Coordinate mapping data
* * * * * * *

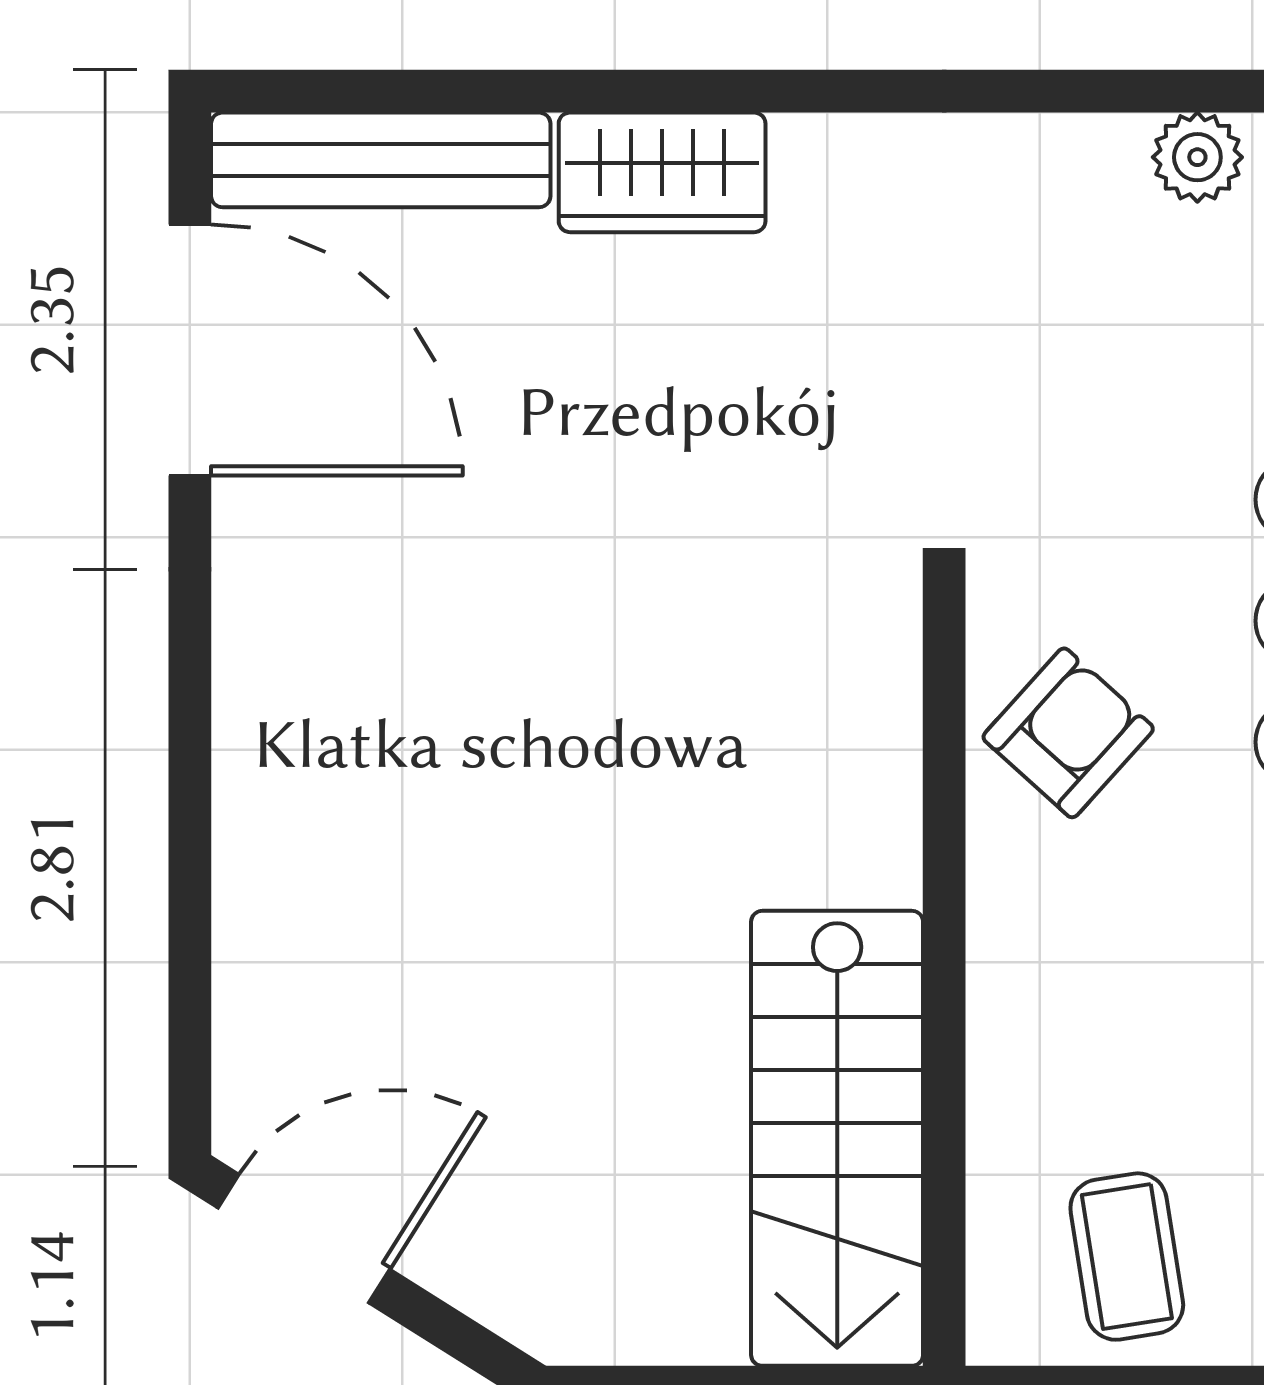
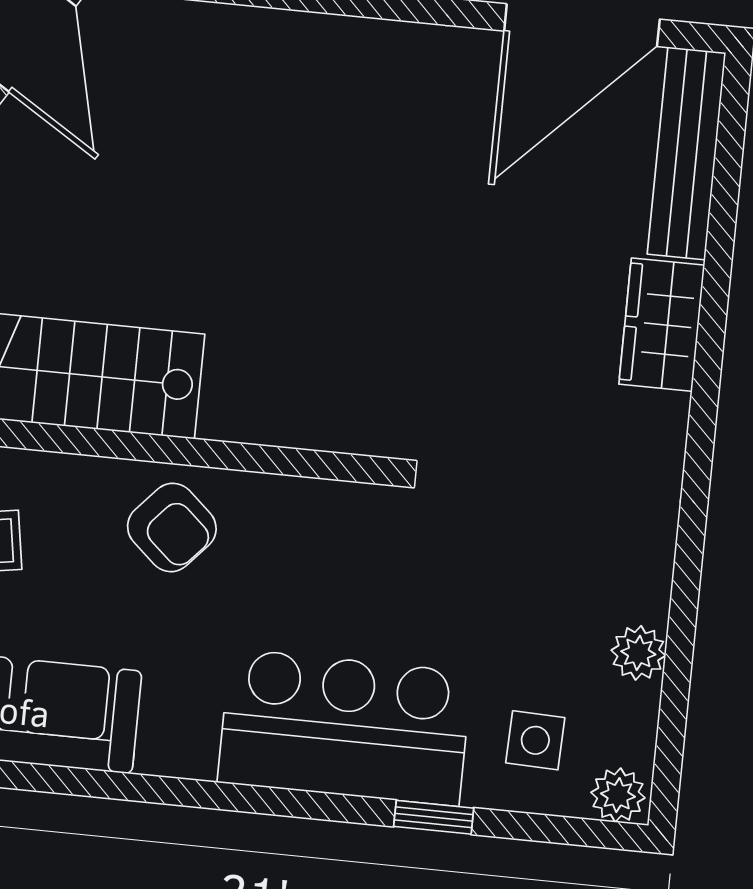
armchair: (1068, 733) -> (172, 527), moved

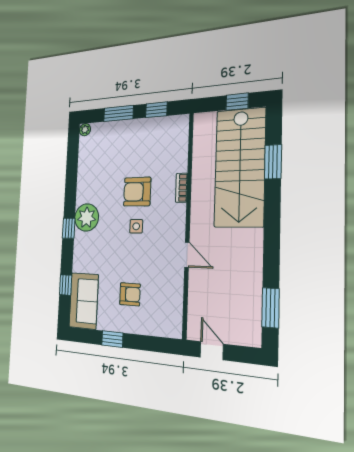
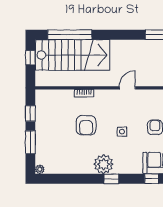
window: (273, 162) -> (70, 35), width x2.11
side table: (136, 226) -> (122, 132), moved

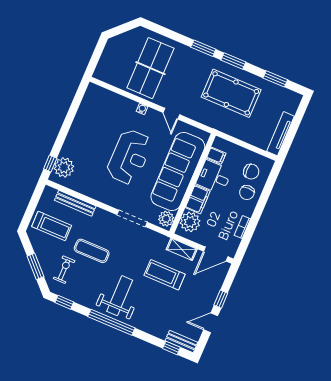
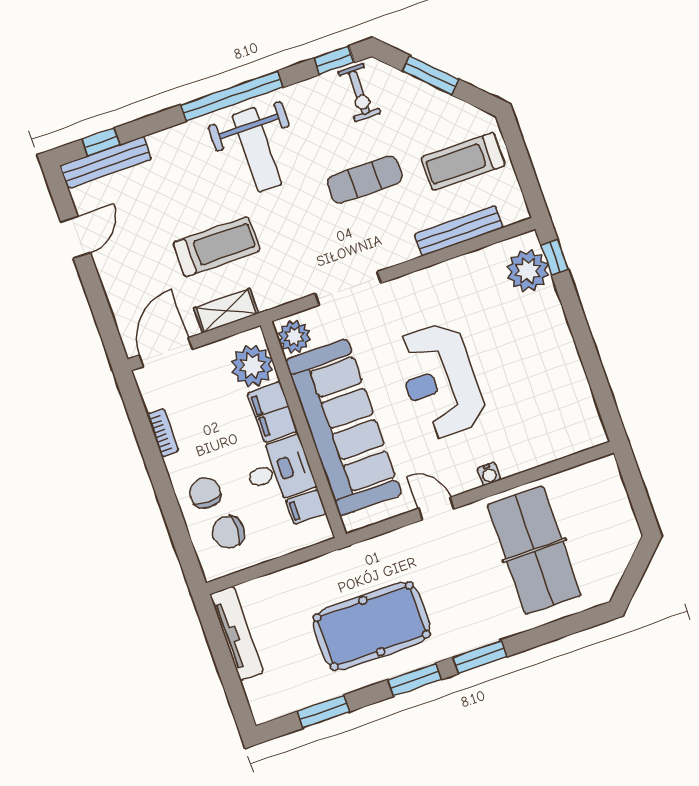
exercise bike: (64, 270) -> (359, 93), moved
window: (221, 299) -> (94, 289), removed
bench: (181, 341) -> (106, 162), width x1.36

* * * * * * *

## Directive
The line containing "exercise bike: (64, 270) -> (359, 93), moved" and every line after it, through the end of the records above: output exactly those, and nothing else.

## Output for this exercise
exercise bike: (64, 270) -> (359, 93), moved
window: (221, 299) -> (94, 289), removed
bench: (181, 341) -> (106, 162), width x1.36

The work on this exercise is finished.